▶ About this task: Repeat exactly the lines of the listing from the line containing "(430, 375) = (429, 335): none" through its last line, and nothing beyond them.

▶ Data extracts:
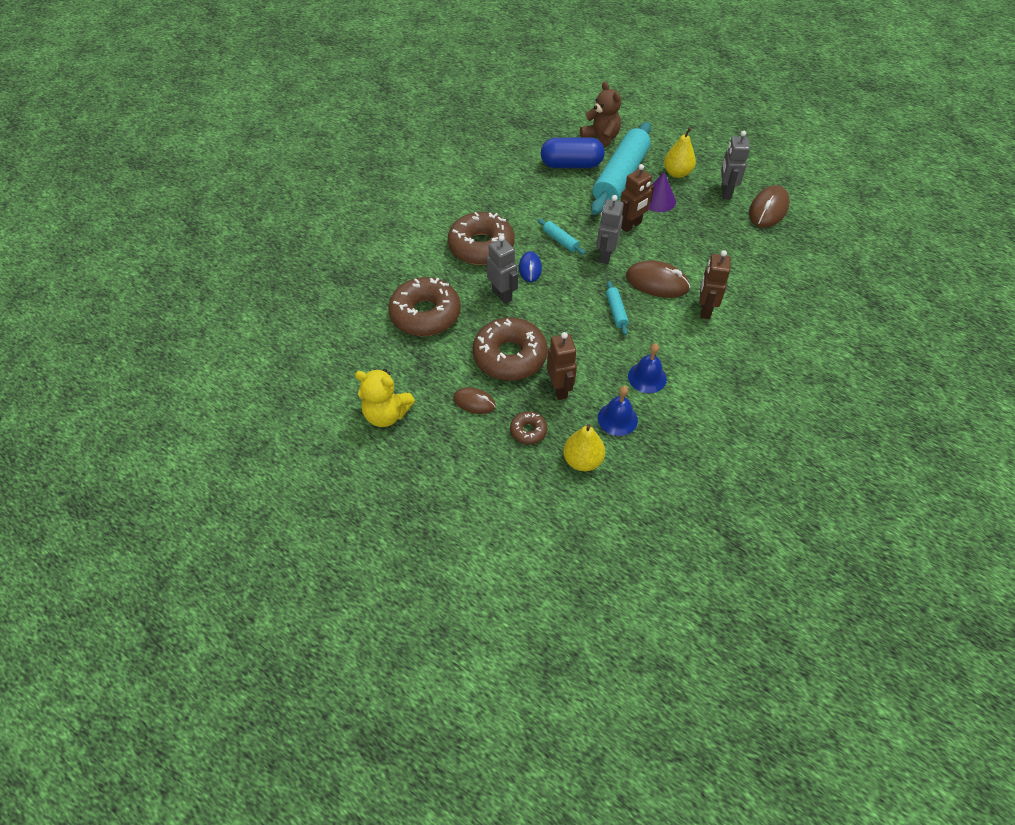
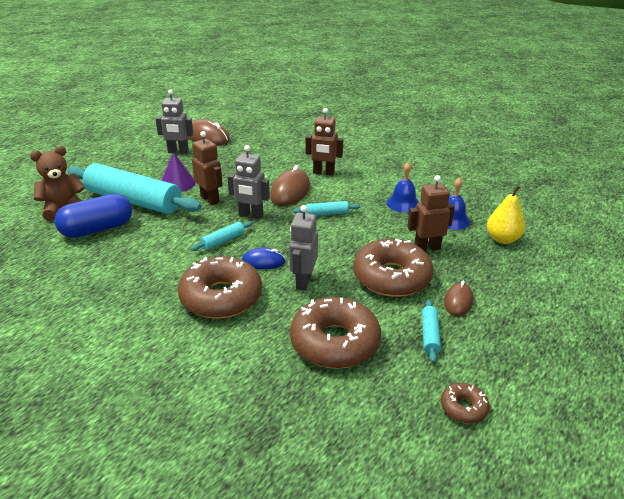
camera: 90 degrees left, 20 degrees down
(386, 414) = (496, 370): yellow teddy bear -> none
(430, 375) = (429, 335): none -> turquoise rolling pin
(502, 295) = (303, 281): grey robot -> grey robot turned 45 degrees counterclockwise
(528, 431) = (482, 267): brown donut -> brown donut (463, 408)
(571, 165) = (97, 229): blue capsule -> blue capsule turned 60 degrees clockwise
(677, 173) = (141, 171): yellow pear -> none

▶ Result of the exercise:
(430, 375) = (429, 335): none -> turquoise rolling pin
(502, 295) = (303, 281): grey robot -> grey robot turned 45 degrees counterclockwise
(528, 431) = (482, 267): brown donut -> brown donut (463, 408)
(571, 165) = (97, 229): blue capsule -> blue capsule turned 60 degrees clockwise
(677, 173) = (141, 171): yellow pear -> none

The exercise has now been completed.